I need each line of the entries below that includes the string "pink".
*** Block opens ***
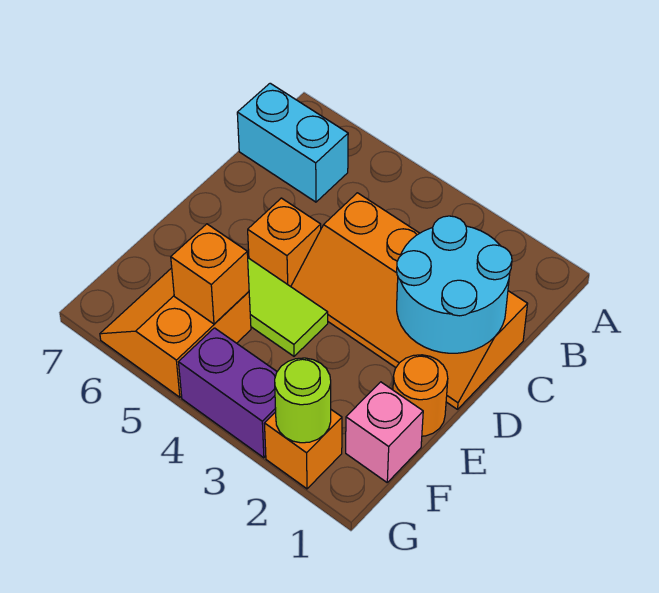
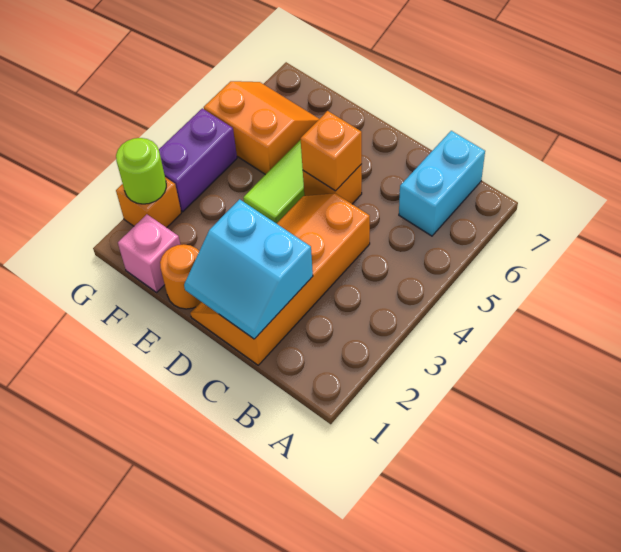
cyan round brick C1:D2 level 2 -> cyan slope C1:D2 level 2 top 2
orange brick F5 level 2 -> orange brick D5 level 2

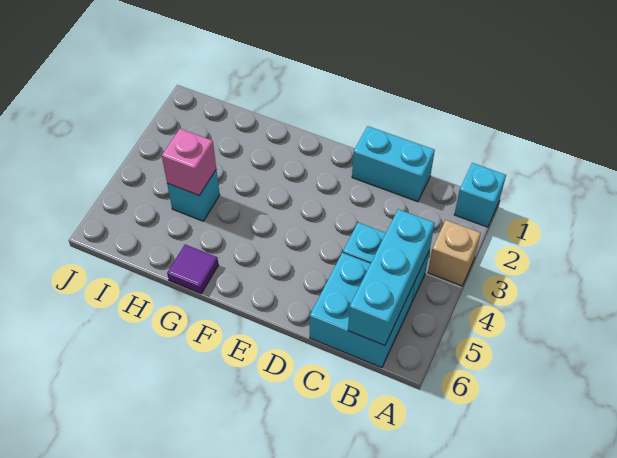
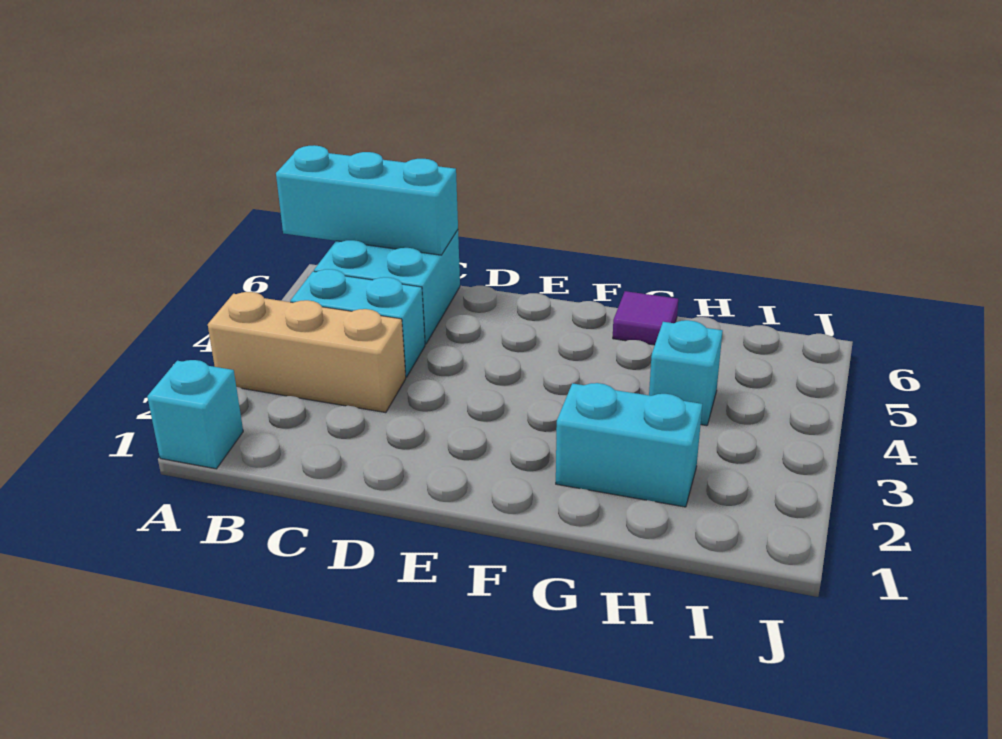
tan brick A3 level 1 -> tan brick A3:C3 level 1
cyan brick B4:B6 level 2 -> cyan brick A6:C6 level 2
cyan brick C1:D1 level 1 -> cyan brick G2:H2 level 1
pink brick H4 level 2 -> none

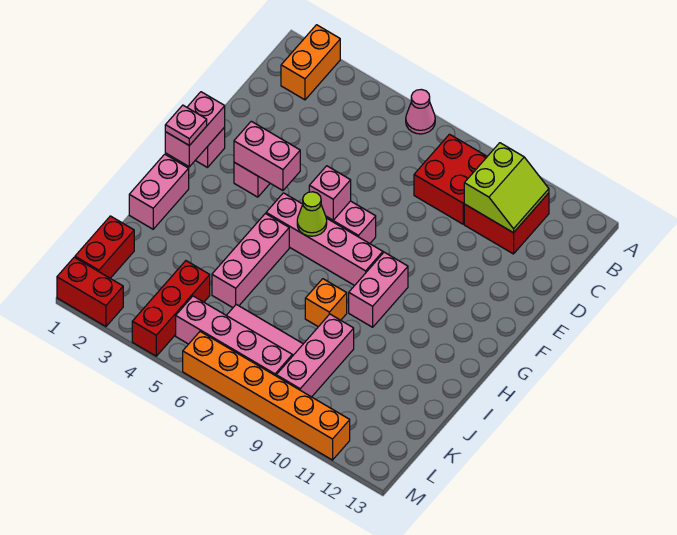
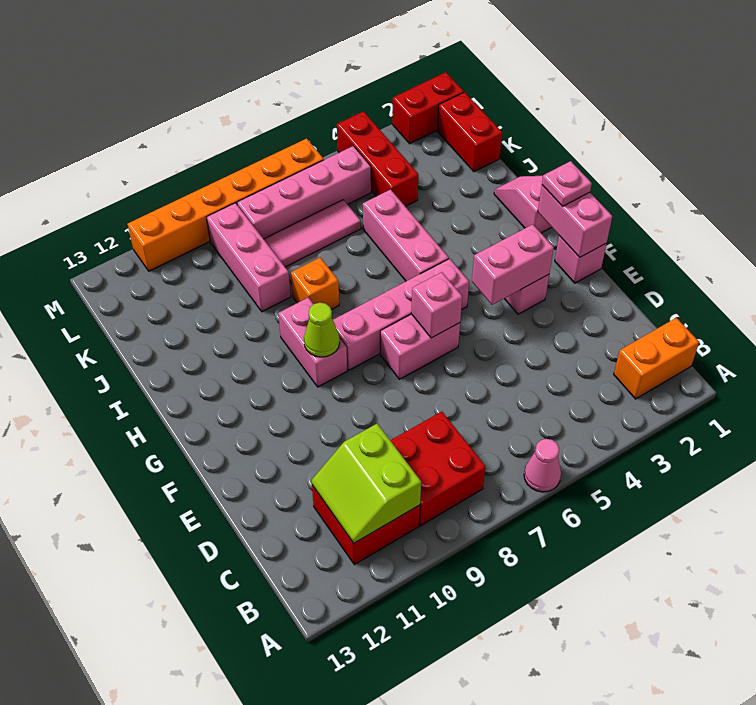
orange brick A2:B2 level 1 -> orange brick B1:B2 level 1
lime cone G6 level 2 -> lime cone G9 level 2
pink brick H1:I1 level 1 -> pink slope H1:I1 level 1 top H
*** Block closes ***
**Written response**
pink brick H4 level 2 -> none
pink brick H1:I1 level 1 -> pink slope H1:I1 level 1 top H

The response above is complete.